▶ Task requirements
Give again, word for word, the line holding "RTC pin SDA: A3 -> 2" and every line after it through the end of the data below. Omit pictures.

[Revision tracking records]

━━━━━━━━━━━━━━━━━━━━

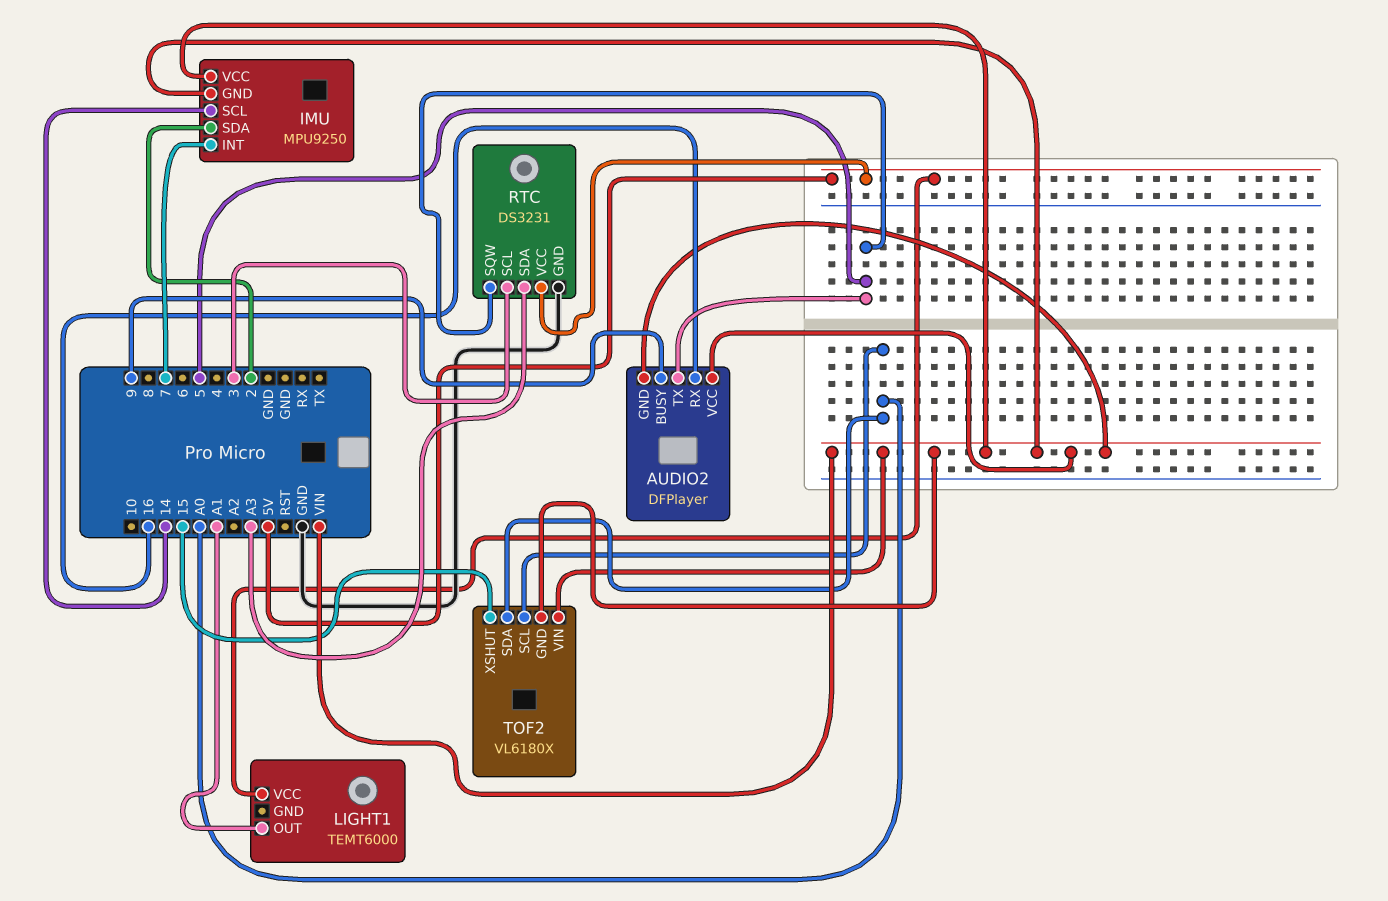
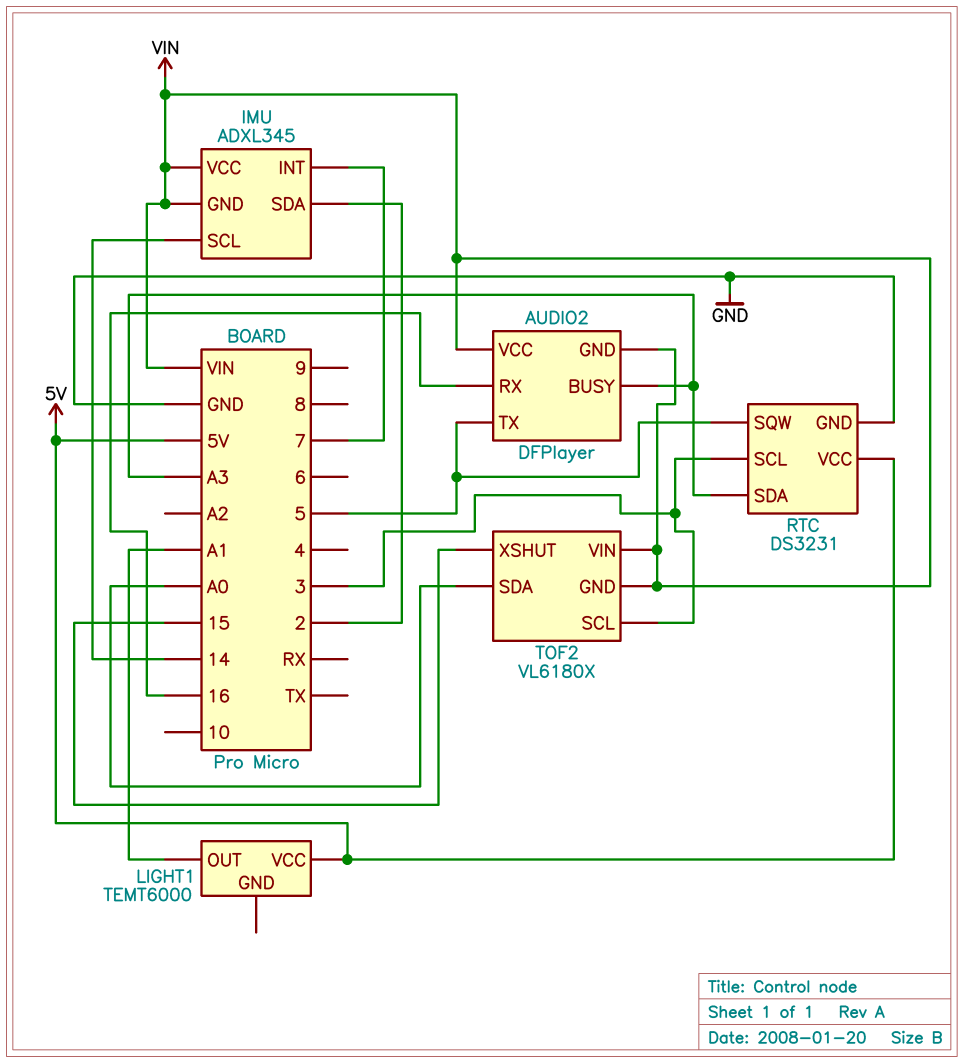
AUDIO2 pin BUSY: 9 -> A3
IMU: MPU9250 -> ADXL345
TOF2 pin SCL: A0 -> 3

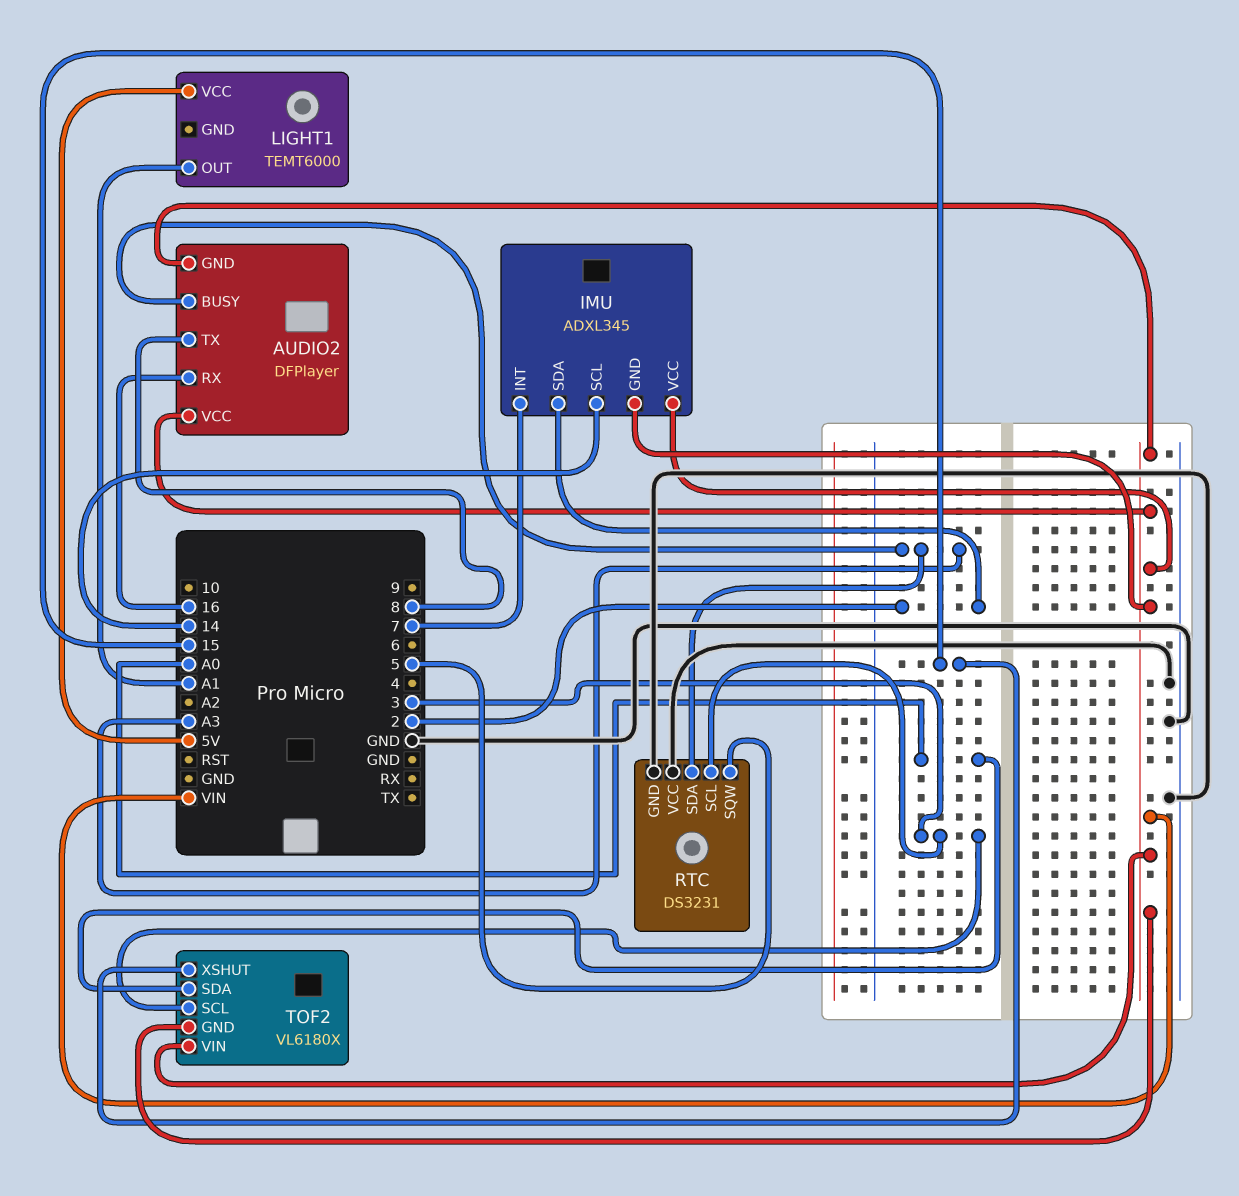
AUDIO2 pin TX: 5 -> 8
RTC pin VCC: 5V -> GND

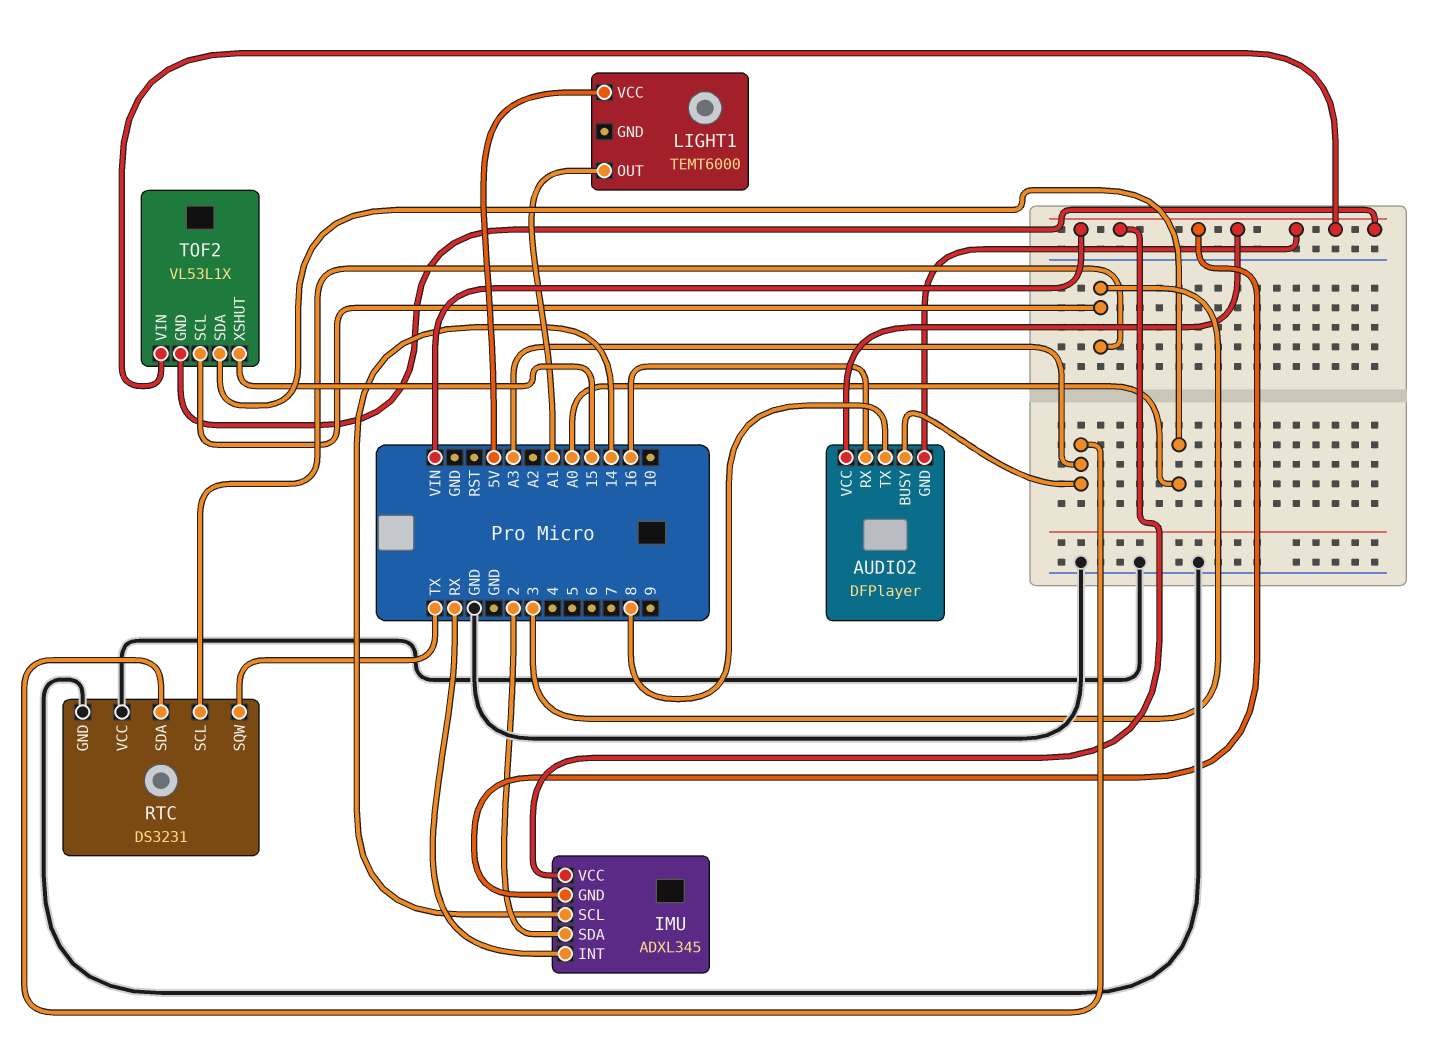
IMU pin INT: 7 -> RX
RTC pin SQW: 5 -> TX
TOF2: VL6180X -> VL53L1X

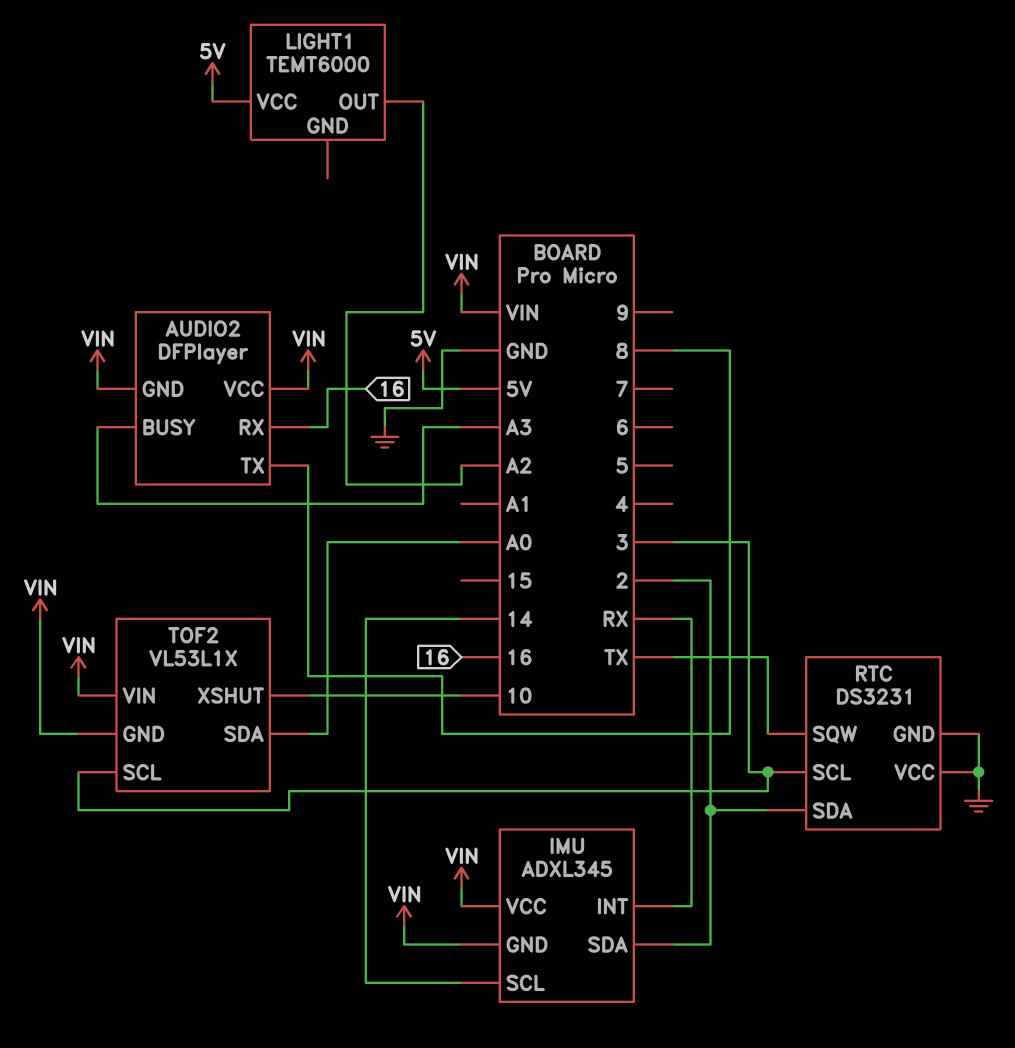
LIGHT1 pin OUT: A1 -> A2
RTC pin SDA: A3 -> 2
TOF2 pin XSHUT: 15 -> 10

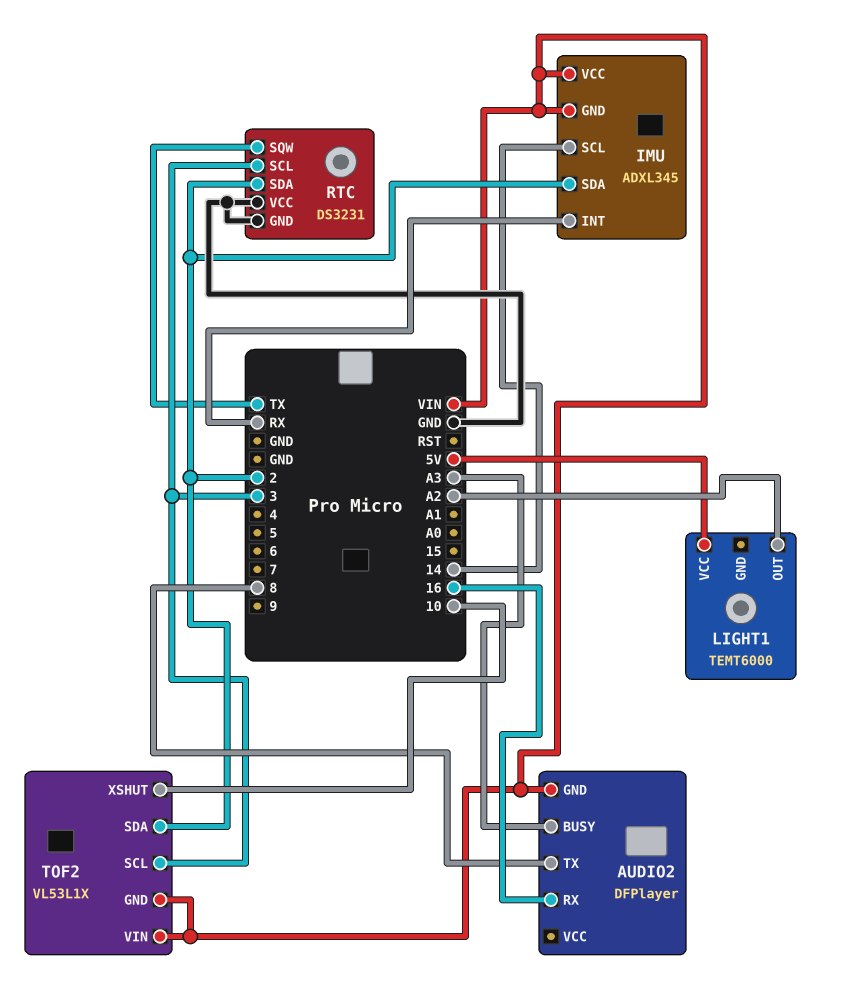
AUDIO2 pin VCC: VIN -> none
TOF2 pin SDA: A0 -> 2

━━━━━━━━━━━━━━━━━━━━

▶ Worked solution
RTC pin SDA: A3 -> 2
TOF2 pin XSHUT: 15 -> 10

AUDIO2 pin VCC: VIN -> none
TOF2 pin SDA: A0 -> 2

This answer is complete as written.